▶ _EXERCISE_
Omit every picture and write out the rest of the records exactly.

▶ _DATA EXTRACT_
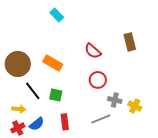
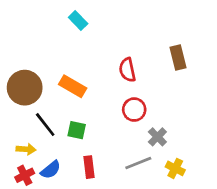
red semicircle: (93, 51) -> (127, 70), turned 36
gray cross: (115, 100) -> (157, 137), turned 32
yellow cross: (135, 106) -> (175, 168), moved

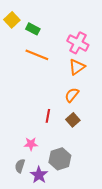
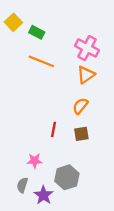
brown square: (73, 120) -> (81, 134), turned 32

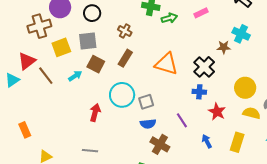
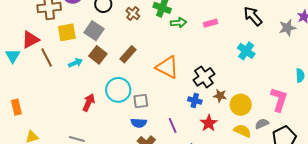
brown cross: (125, 31) -> (133, 13), moved
gray square: (88, 41) -> (94, 31), turned 30
brown star: (224, 47) -> (220, 96), moved
cyan triangle: (12, 80) -> (13, 56), turned -35

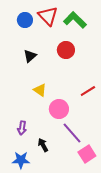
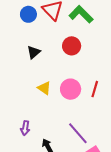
red line: (88, 91) -> (95, 89), turned -42
pink circle: (59, 109) -> (71, 89), moved

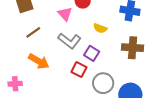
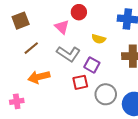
orange arrow: (39, 61) -> (39, 77), turned 140
red square: (79, 70) -> (80, 82), turned -35

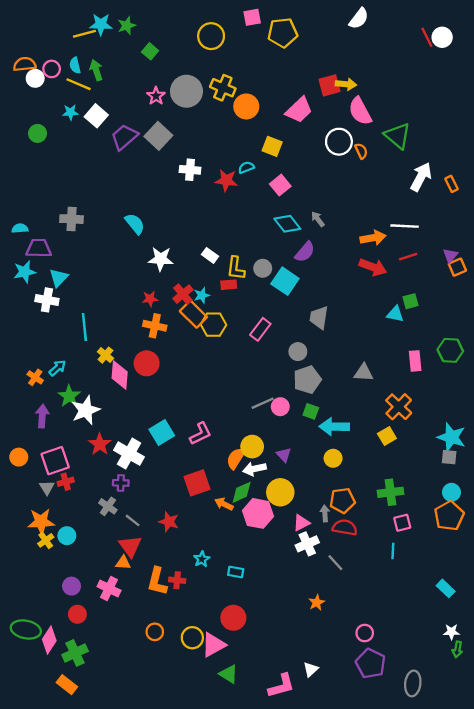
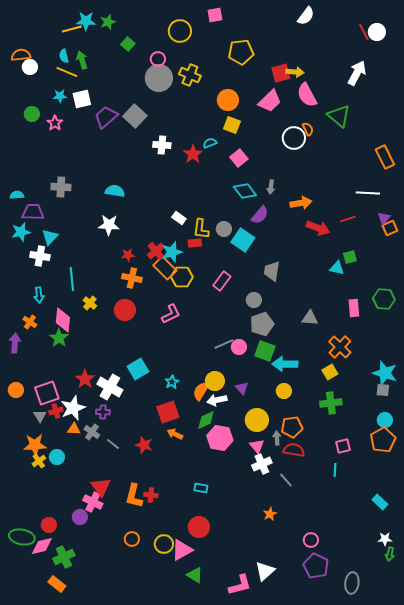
yellow pentagon: (283, 33) -> (241, 52), moved
pink circle: (52, 69) -> (158, 59), moved
pink star: (156, 96) -> (55, 123), moved
orange circle: (246, 106) -> (228, 100), moved
pink trapezoid: (299, 110) -> (270, 101), moved
white square: (96, 116) -> (82, 99), turned 36
white circle: (339, 142) -> (294, 138), moved
white arrow: (421, 177) -> (357, 73), moved
red star: (226, 180) -> (193, 154), turned 30
orange rectangle: (451, 184) -> (385, 157), size x1.6
gray arrow: (318, 219) -> (271, 187), turned -136
cyan semicircle: (135, 224) -> (115, 191), turned -42
white line: (405, 226) -> (368, 193), moved
orange arrow: (373, 238) -> (301, 203), moved
white star: (161, 259) -> (109, 225), moved
cyan star: (202, 295) -> (172, 252), size x1.5
cyan arrow: (57, 368) -> (39, 295), moved, turned 126
pink diamond: (120, 375) -> (63, 320), moved
white star: (86, 410) -> (73, 408), moved
green square: (311, 411) -> (265, 351), size x1.5
purple arrow: (42, 416) -> (15, 343), moved
pink L-shape: (201, 434) -> (171, 314), moved
yellow circle: (280, 492) -> (257, 420), moved
green cross: (391, 492) -> (331, 403), moved
orange arrow: (224, 504) -> (175, 434), moved
pink triangle: (301, 523) -> (257, 446), turned -42
red triangle: (130, 546) -> (101, 487), moved
cyan star: (202, 559) -> (172, 382), moved
orange triangle: (123, 563) -> (74, 429), moved
purple circle: (72, 586) -> (80, 517), moved
red circle: (77, 614) -> (49, 525), moved
pink diamond: (49, 640) -> (42, 546), turned 45
white triangle: (311, 669) -> (265, 571), size x1.5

▶ _ANSWER TO THE EXERCISE_
red semicircle: (93, 51) -> (127, 70), turned 36
gray cross: (115, 100) -> (157, 137), turned 32
yellow cross: (135, 106) -> (175, 168), moved

brown square: (73, 120) -> (81, 134), turned 32

brown cross: (125, 31) -> (133, 13), moved
gray square: (88, 41) -> (94, 31), turned 30
brown star: (224, 47) -> (220, 96), moved
cyan triangle: (12, 80) -> (13, 56), turned -35

red line: (88, 91) -> (95, 89), turned -42
pink circle: (59, 109) -> (71, 89), moved

orange arrow: (39, 61) -> (39, 77), turned 140
red square: (79, 70) -> (80, 82), turned -35

yellow pentagon: (283, 33) -> (241, 52), moved
pink circle: (52, 69) -> (158, 59), moved
pink star: (156, 96) -> (55, 123), moved
orange circle: (246, 106) -> (228, 100), moved
pink trapezoid: (299, 110) -> (270, 101), moved
white square: (96, 116) -> (82, 99), turned 36
white circle: (339, 142) -> (294, 138), moved
white arrow: (421, 177) -> (357, 73), moved
red star: (226, 180) -> (193, 154), turned 30
orange rectangle: (451, 184) -> (385, 157), size x1.6
gray arrow: (318, 219) -> (271, 187), turned -136
cyan semicircle: (135, 224) -> (115, 191), turned -42
white line: (405, 226) -> (368, 193), moved
orange arrow: (373, 238) -> (301, 203), moved
white star: (161, 259) -> (109, 225), moved
cyan star: (202, 295) -> (172, 252), size x1.5
cyan arrow: (57, 368) -> (39, 295), moved, turned 126
pink diamond: (120, 375) -> (63, 320), moved
white star: (86, 410) -> (73, 408), moved
green square: (311, 411) -> (265, 351), size x1.5
purple arrow: (42, 416) -> (15, 343), moved
pink L-shape: (201, 434) -> (171, 314), moved
yellow circle: (280, 492) -> (257, 420), moved
green cross: (391, 492) -> (331, 403), moved
orange arrow: (224, 504) -> (175, 434), moved
pink triangle: (301, 523) -> (257, 446), turned -42
red triangle: (130, 546) -> (101, 487), moved
cyan star: (202, 559) -> (172, 382), moved
orange triangle: (123, 563) -> (74, 429), moved
purple circle: (72, 586) -> (80, 517), moved
red circle: (77, 614) -> (49, 525), moved
pink diamond: (49, 640) -> (42, 546), turned 45
white triangle: (311, 669) -> (265, 571), size x1.5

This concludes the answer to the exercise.